---------- DATA FOR ANALYSIS ----------

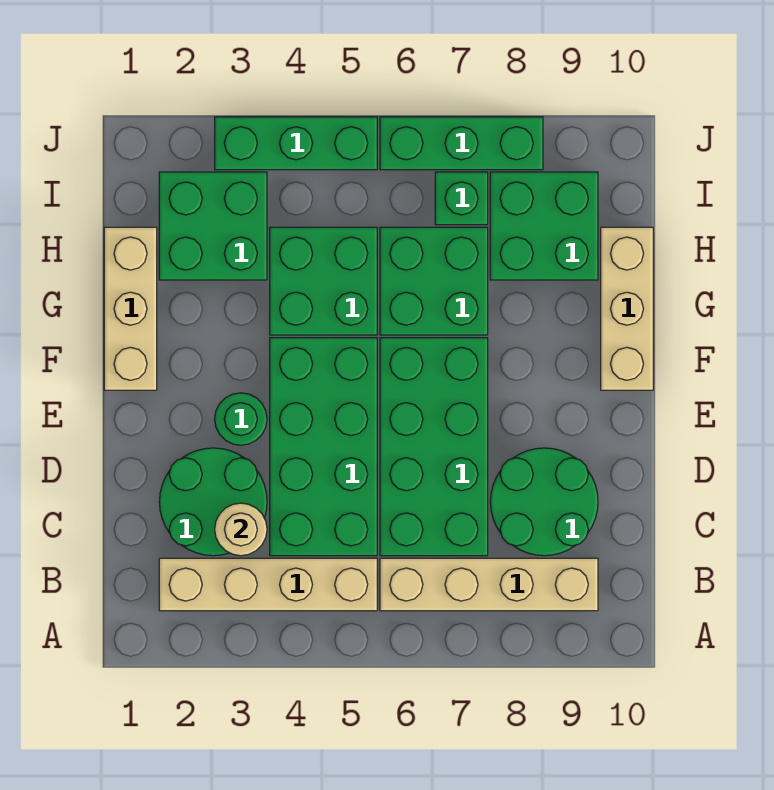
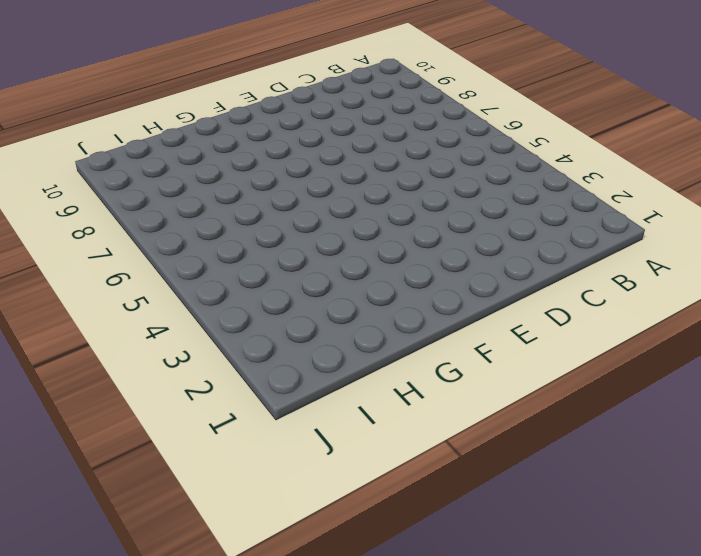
none -> tan brick B2:B5 level 1
none -> tan brick B6:B9 level 1
none -> green round brick C2:D3 level 1

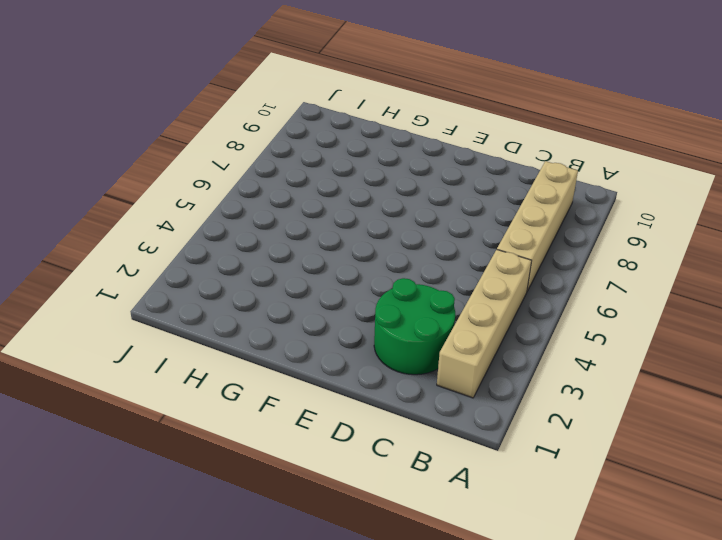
none -> green brick C4:F5 level 1
none -> green brick C6:F7 level 1
none -> green round brick C8:D9 level 1

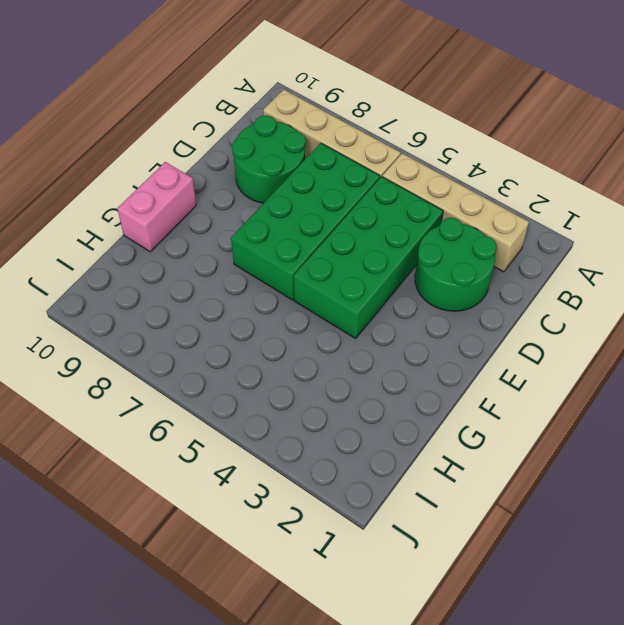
pink brick F10:G10 level 1 -> tan brick F10:H10 level 1
none -> green round brick E3 level 1
none -> tan brick F1:H1 level 1
none -> green brick G4:H5 level 1

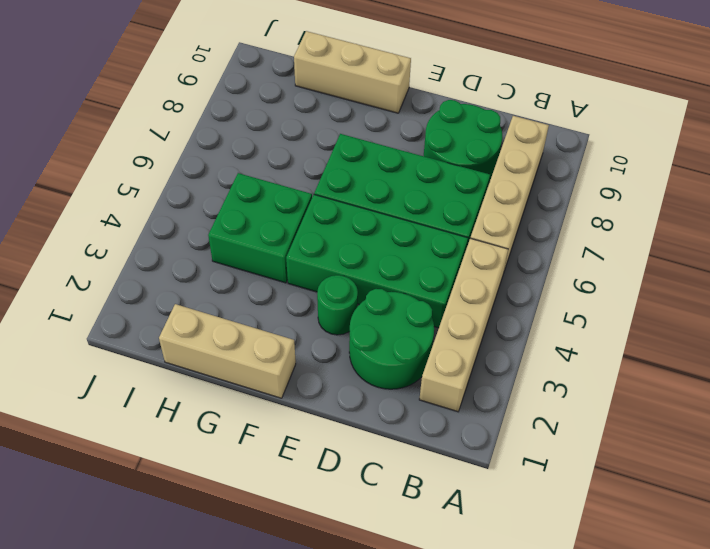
none -> green brick G6:H7 level 1
none -> green brick H2:I3 level 1
none -> green brick H8:I9 level 1

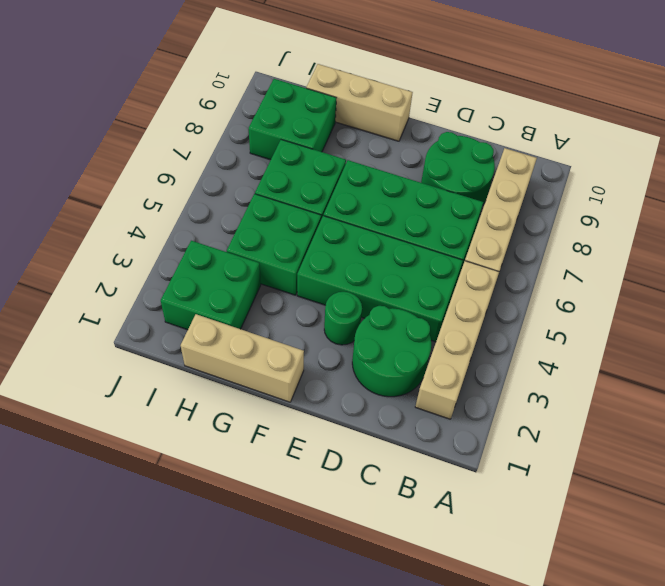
none -> green brick I7 level 1
none -> green brick J3:J5 level 1
none -> green brick J6:J8 level 1

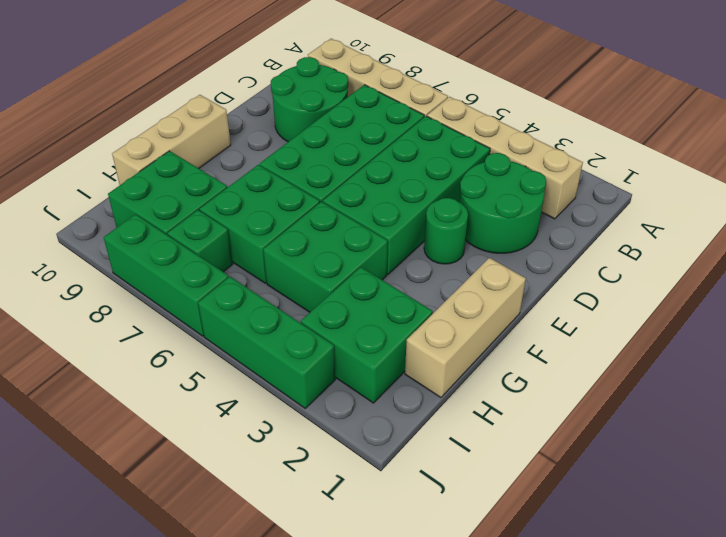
none -> tan round brick C3 level 2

----------

*TASK STATEMENT*.
Lines with "round": copy every one of them from the listing above.

*YOUR SOLUTION*.
none -> green round brick C2:D3 level 1
none -> green round brick C8:D9 level 1
none -> green round brick E3 level 1
none -> tan round brick C3 level 2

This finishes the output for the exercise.